:: SET PROBLEM ::
Report every line below that contains the string "eisis".

:: ENTRIES ::
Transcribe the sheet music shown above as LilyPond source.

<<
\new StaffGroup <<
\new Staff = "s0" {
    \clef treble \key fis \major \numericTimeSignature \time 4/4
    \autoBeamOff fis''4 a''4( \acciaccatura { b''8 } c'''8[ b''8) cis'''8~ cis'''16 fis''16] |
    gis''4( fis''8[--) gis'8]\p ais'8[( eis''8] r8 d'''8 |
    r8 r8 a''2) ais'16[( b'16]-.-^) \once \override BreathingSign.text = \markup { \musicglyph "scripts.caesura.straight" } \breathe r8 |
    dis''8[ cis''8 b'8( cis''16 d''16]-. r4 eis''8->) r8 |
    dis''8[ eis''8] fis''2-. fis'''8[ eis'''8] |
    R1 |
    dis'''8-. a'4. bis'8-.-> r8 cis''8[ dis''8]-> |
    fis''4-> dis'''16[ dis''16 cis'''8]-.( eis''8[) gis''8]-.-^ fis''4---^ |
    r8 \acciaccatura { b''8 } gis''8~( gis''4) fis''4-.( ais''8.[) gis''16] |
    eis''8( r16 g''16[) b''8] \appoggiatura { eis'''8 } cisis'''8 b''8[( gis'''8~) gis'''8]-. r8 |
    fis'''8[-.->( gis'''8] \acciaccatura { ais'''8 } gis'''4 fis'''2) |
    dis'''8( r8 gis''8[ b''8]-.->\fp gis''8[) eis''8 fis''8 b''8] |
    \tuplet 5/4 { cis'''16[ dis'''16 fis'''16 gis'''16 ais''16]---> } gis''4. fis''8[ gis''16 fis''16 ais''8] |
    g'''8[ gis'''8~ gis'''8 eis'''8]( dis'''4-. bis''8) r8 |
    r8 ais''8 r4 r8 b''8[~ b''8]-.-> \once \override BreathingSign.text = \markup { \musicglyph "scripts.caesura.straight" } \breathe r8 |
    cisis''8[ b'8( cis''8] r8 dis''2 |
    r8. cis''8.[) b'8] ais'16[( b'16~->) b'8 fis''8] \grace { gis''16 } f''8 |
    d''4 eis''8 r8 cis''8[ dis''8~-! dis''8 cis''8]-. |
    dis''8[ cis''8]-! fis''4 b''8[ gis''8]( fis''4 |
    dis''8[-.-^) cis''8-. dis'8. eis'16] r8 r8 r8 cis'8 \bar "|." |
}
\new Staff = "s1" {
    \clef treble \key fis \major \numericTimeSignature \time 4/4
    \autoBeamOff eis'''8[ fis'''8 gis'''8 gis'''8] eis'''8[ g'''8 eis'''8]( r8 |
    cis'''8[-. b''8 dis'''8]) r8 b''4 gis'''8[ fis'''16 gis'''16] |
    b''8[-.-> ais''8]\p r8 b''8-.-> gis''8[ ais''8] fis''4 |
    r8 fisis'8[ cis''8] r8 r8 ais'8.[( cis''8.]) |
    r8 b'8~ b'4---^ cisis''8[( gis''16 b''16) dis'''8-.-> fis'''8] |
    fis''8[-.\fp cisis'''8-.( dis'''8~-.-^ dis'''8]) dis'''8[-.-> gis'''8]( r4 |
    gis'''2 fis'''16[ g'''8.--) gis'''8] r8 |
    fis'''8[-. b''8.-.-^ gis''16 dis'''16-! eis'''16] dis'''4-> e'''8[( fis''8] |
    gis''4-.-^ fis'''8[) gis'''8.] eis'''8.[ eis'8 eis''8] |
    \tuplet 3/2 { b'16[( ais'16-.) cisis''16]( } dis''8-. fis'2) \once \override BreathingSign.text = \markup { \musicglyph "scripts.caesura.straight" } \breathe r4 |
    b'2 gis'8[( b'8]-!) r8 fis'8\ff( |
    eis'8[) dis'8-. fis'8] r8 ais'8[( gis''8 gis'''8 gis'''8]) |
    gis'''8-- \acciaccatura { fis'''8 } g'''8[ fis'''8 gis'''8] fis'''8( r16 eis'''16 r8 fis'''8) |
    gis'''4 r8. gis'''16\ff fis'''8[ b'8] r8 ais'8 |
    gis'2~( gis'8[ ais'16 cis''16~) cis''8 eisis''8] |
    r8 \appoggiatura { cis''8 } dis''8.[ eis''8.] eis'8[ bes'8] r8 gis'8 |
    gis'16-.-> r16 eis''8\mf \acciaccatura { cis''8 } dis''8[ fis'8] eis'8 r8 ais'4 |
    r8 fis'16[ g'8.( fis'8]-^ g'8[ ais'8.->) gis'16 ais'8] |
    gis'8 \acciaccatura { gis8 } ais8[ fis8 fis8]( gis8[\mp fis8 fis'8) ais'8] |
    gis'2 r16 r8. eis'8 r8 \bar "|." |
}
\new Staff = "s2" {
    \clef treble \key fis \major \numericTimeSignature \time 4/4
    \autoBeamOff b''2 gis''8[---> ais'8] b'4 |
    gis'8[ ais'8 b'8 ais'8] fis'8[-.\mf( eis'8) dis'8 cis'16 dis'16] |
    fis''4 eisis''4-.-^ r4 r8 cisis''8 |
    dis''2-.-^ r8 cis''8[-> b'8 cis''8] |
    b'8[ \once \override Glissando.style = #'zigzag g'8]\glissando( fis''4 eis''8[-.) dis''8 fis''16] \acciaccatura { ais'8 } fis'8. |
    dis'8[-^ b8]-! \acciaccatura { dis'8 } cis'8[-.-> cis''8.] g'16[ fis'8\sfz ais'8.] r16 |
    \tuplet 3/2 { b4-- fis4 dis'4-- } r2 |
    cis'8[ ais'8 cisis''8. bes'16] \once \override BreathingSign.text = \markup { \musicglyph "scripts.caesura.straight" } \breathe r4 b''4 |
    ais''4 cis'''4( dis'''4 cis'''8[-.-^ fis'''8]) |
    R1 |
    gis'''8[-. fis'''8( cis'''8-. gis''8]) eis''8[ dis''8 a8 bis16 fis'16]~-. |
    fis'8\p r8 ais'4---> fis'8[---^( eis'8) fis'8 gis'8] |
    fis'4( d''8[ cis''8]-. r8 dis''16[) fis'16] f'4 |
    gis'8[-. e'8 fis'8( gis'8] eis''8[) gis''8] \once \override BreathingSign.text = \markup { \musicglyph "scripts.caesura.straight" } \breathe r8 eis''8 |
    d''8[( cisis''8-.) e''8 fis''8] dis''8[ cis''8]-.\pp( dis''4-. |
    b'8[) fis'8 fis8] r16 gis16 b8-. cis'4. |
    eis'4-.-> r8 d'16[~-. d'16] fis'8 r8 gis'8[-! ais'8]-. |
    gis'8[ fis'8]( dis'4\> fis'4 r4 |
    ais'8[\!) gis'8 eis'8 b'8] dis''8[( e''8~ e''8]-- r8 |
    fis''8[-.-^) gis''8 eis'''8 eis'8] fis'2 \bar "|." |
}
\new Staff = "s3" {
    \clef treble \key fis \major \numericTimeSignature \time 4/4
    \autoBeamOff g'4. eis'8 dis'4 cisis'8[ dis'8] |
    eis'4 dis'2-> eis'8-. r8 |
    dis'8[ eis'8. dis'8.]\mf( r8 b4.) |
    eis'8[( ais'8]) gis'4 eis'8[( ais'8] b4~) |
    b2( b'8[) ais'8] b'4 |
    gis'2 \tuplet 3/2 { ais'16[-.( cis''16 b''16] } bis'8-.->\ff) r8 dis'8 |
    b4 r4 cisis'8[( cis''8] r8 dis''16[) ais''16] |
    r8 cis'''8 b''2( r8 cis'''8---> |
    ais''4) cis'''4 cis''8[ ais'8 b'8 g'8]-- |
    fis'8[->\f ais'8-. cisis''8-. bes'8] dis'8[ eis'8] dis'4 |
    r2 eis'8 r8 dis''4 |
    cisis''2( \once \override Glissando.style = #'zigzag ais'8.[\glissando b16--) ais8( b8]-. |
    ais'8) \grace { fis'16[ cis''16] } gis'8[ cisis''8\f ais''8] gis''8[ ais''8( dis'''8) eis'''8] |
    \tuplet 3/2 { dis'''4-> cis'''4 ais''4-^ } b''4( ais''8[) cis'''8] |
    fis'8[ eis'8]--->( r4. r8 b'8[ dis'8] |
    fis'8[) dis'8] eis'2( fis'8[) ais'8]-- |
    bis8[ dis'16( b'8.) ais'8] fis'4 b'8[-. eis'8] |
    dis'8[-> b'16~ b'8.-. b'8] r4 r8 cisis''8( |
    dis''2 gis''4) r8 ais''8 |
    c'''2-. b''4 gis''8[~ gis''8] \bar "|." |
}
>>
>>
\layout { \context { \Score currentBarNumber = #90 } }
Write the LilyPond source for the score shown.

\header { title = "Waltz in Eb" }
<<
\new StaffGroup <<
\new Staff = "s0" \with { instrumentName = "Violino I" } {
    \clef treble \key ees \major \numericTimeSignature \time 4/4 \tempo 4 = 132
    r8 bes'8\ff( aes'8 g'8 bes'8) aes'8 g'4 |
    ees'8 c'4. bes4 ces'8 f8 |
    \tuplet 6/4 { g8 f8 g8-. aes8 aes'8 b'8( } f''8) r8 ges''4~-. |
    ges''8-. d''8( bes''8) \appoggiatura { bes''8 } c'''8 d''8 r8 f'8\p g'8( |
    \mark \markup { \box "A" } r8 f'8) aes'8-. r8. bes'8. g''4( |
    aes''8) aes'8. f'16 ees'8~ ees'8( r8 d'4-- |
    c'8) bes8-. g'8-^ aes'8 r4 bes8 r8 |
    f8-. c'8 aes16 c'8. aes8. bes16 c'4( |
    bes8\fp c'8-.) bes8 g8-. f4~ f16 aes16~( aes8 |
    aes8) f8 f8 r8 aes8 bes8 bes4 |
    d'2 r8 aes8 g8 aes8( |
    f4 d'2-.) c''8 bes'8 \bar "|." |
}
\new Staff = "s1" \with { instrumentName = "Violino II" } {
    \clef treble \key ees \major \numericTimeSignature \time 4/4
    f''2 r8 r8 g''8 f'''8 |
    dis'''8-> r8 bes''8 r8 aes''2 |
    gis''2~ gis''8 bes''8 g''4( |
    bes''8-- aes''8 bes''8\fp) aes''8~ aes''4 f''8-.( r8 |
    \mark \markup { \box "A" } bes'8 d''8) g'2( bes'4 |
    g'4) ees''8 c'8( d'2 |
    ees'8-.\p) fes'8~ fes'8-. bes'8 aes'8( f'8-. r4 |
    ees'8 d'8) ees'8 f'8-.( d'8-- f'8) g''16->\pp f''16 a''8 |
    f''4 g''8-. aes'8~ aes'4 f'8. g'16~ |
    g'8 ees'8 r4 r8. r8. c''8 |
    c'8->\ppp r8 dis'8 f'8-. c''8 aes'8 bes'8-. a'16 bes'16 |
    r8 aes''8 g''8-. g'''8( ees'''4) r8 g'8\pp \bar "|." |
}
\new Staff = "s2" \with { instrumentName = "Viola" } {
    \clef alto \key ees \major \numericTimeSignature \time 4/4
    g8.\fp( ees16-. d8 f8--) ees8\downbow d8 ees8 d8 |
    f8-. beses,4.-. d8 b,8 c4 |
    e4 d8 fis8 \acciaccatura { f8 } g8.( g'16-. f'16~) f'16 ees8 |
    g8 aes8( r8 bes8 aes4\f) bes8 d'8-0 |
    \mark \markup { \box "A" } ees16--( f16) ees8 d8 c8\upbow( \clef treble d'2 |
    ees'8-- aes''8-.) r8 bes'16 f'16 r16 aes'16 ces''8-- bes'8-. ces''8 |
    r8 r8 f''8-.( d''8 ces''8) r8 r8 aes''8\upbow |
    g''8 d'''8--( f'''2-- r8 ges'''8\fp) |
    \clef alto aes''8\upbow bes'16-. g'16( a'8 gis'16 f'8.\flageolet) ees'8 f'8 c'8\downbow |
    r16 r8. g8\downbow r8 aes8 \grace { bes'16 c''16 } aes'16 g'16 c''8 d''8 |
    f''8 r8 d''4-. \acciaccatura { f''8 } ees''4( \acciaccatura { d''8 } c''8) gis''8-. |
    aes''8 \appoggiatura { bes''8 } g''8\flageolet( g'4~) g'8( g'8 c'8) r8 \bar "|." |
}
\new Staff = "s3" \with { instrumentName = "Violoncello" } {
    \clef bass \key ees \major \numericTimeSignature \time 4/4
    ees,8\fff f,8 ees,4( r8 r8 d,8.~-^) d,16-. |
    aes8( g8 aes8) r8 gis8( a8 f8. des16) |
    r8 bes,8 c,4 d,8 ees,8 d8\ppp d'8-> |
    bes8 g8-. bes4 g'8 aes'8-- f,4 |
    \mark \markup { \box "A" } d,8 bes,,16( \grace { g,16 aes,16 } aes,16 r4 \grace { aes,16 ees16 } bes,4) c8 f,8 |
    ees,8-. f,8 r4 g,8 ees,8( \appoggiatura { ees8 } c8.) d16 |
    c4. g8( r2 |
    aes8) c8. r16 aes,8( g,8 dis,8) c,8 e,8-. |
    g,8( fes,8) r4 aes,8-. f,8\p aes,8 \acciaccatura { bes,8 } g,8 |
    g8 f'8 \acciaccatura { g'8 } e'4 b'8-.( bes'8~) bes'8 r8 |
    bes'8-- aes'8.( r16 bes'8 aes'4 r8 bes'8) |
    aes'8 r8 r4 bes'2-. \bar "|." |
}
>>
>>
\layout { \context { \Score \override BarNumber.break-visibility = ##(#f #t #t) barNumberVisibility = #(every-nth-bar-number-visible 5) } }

:: PROBLEM SOLUTION ::
    gis'2~( gis'8[ ais'16 cis''16~) cis''8 eisis''8] |
    fis''4 eisis''4-.-^ r4 r8 cisis''8 |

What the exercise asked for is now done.